Itemized modification records:
-*-
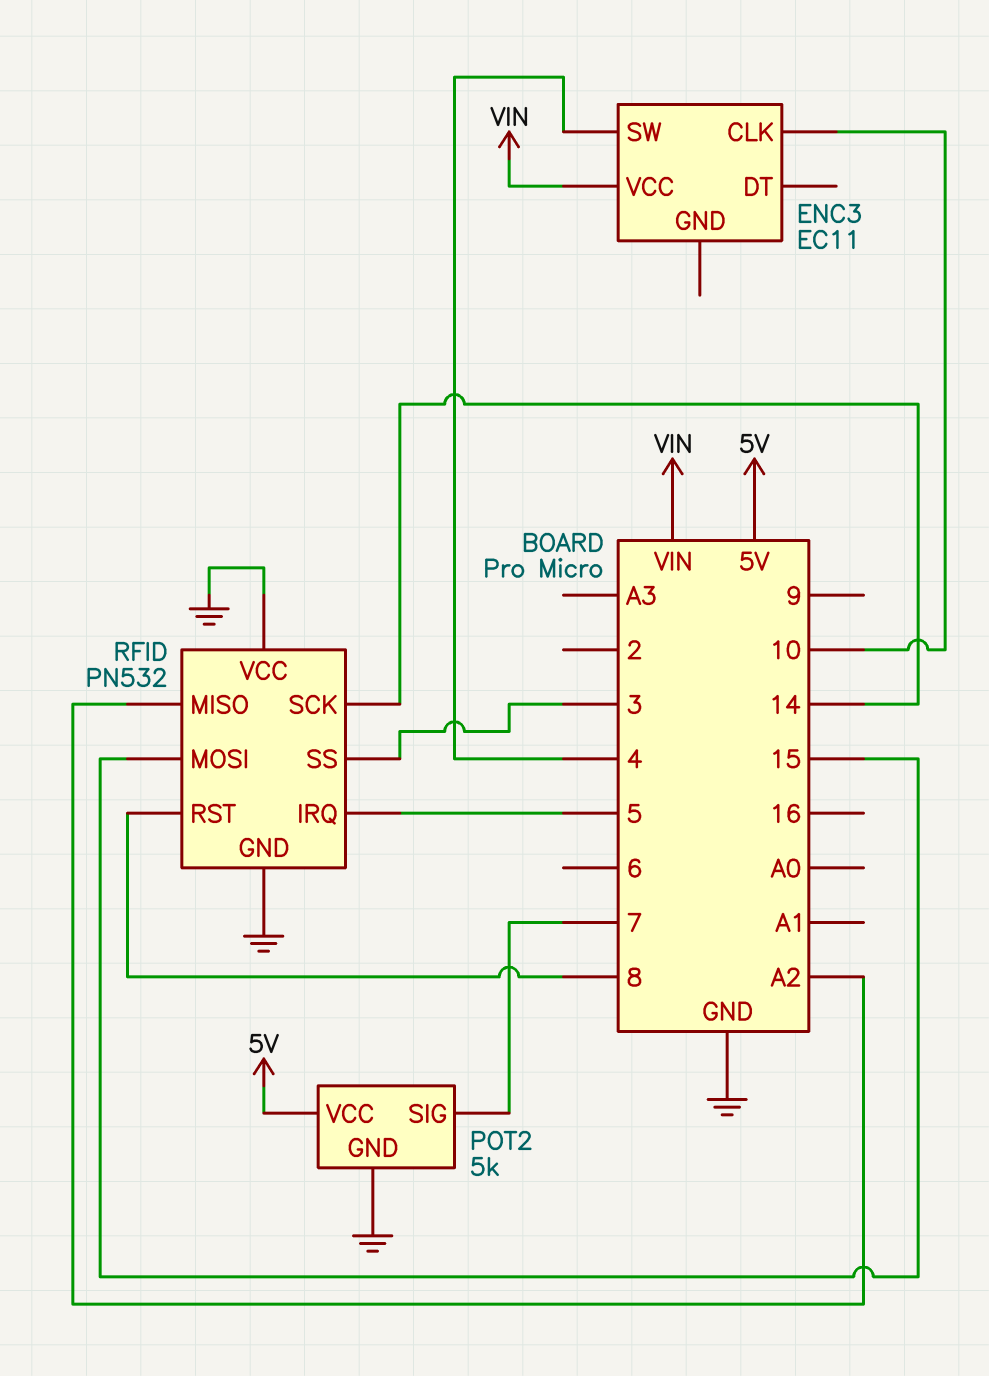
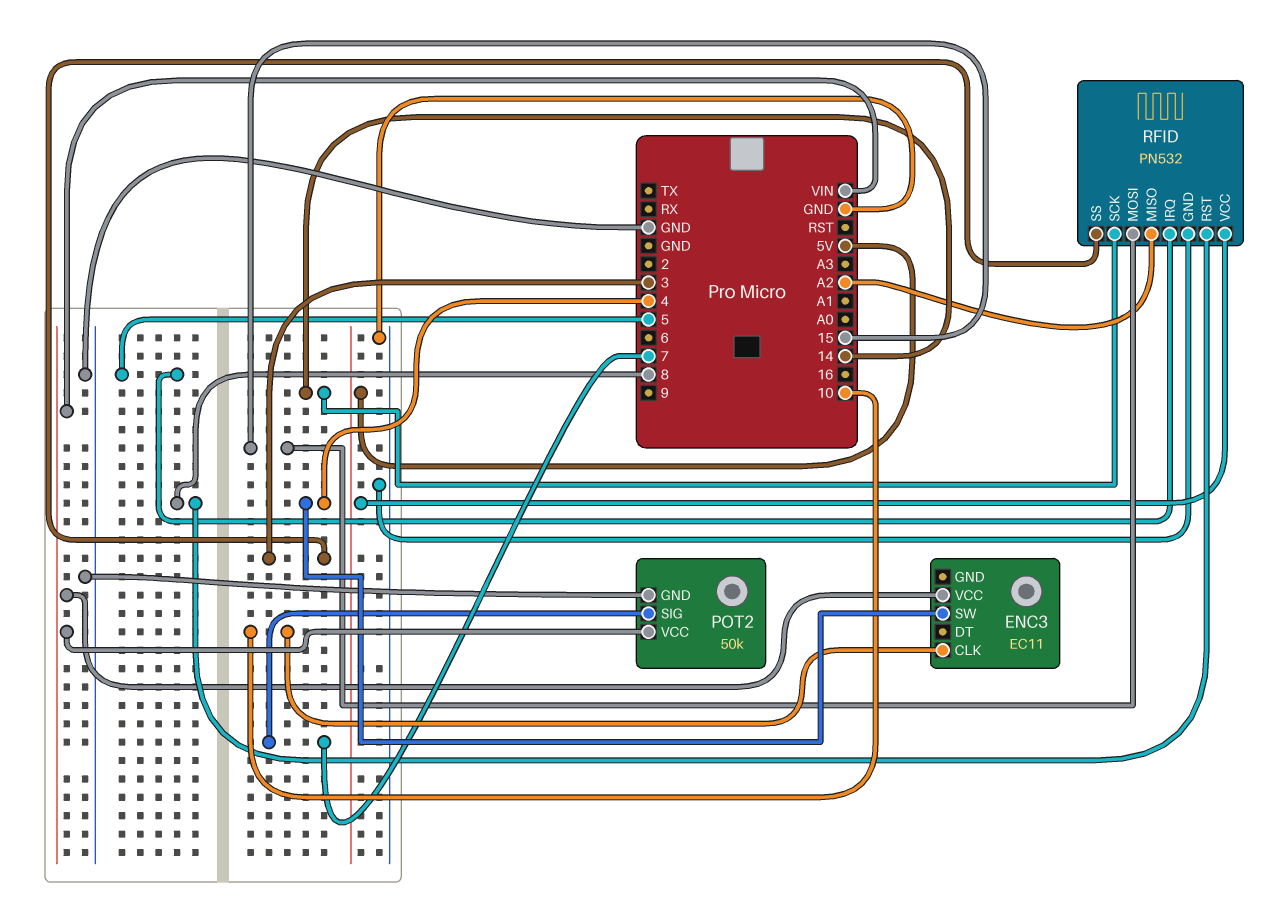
POT2: 5k -> 50k
POT2 pin VCC: 5V -> VIN
RFID pin VCC: GND -> 5V

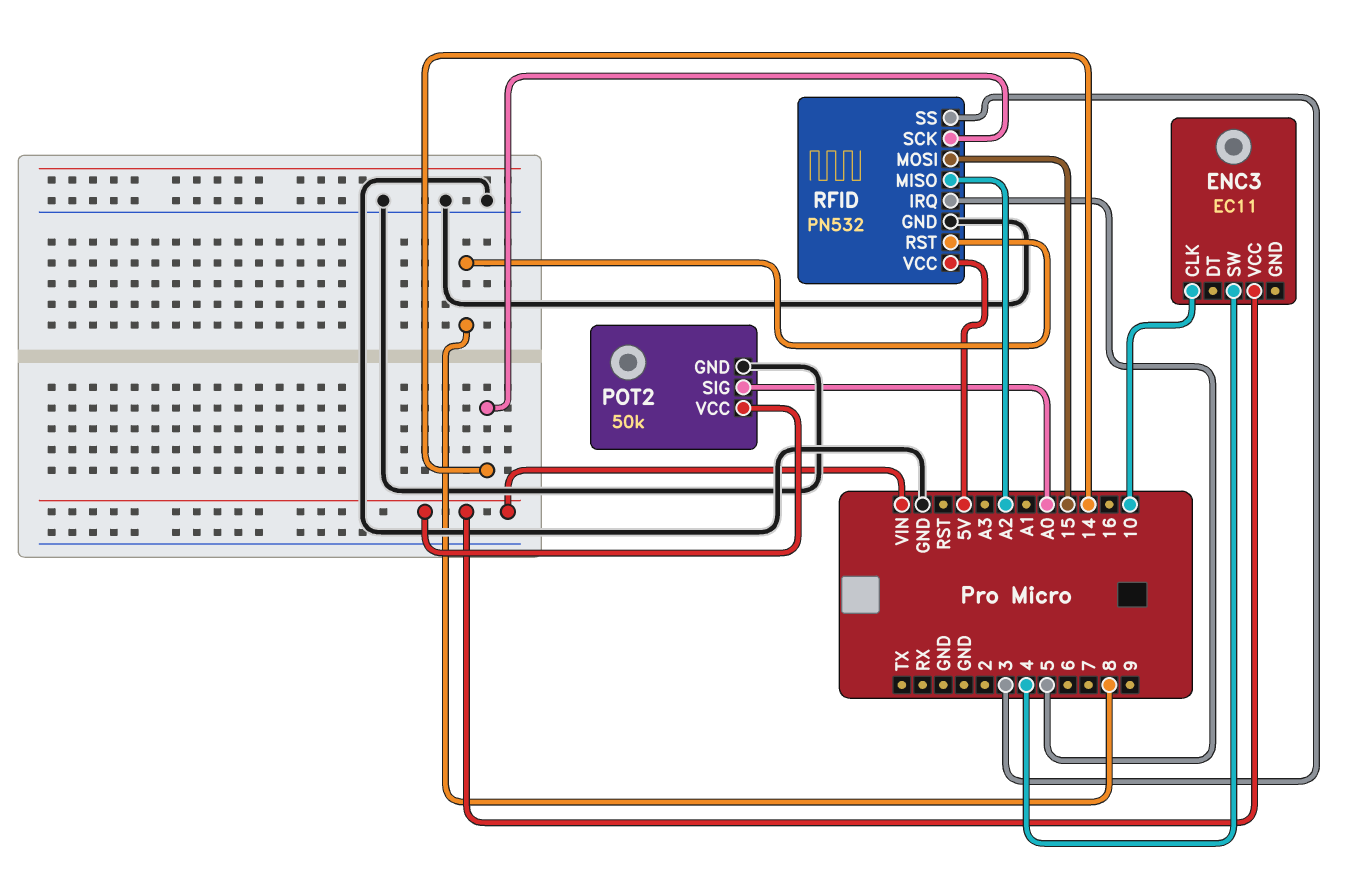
POT2 pin SIG: 7 -> A0

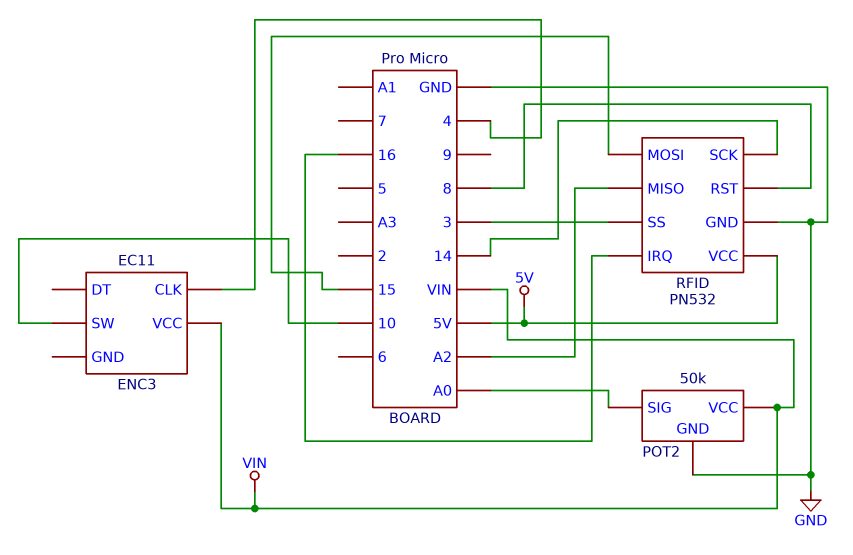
ENC3 pin CLK: 10 -> 4
ENC3 pin SW: 4 -> 10
RFID pin IRQ: 5 -> 16

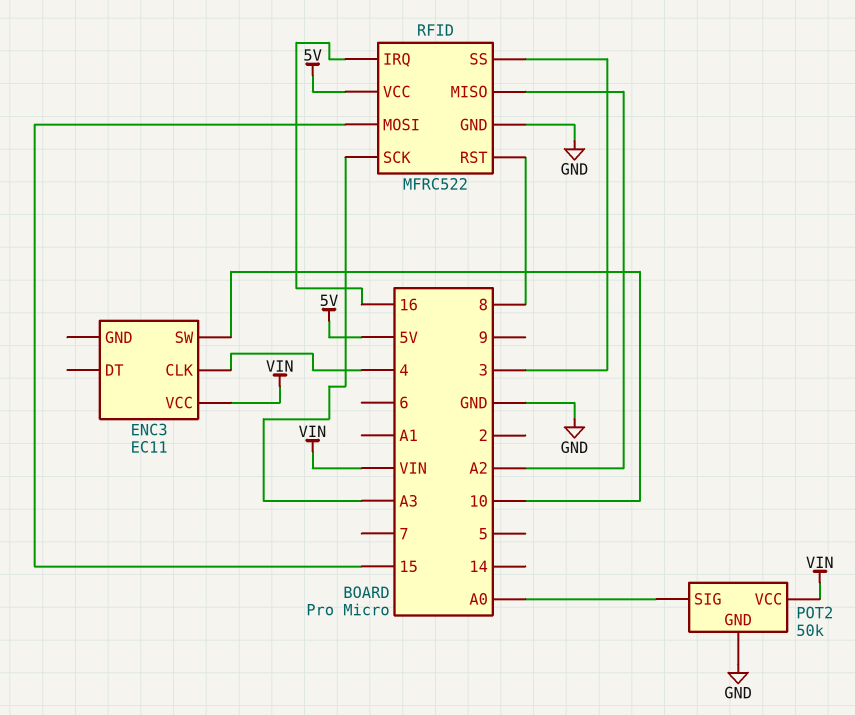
RFID: PN532 -> MFRC522
RFID pin SCK: 14 -> A3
-*-
** WHAT IS REQUIRED **
An exact copy of the records is required. Pictures do not belong in it.

** ANSWER BELOW **
POT2: 5k -> 50k
POT2 pin VCC: 5V -> VIN
RFID pin VCC: GND -> 5V

POT2 pin SIG: 7 -> A0

ENC3 pin CLK: 10 -> 4
ENC3 pin SW: 4 -> 10
RFID pin IRQ: 5 -> 16

RFID: PN532 -> MFRC522
RFID pin SCK: 14 -> A3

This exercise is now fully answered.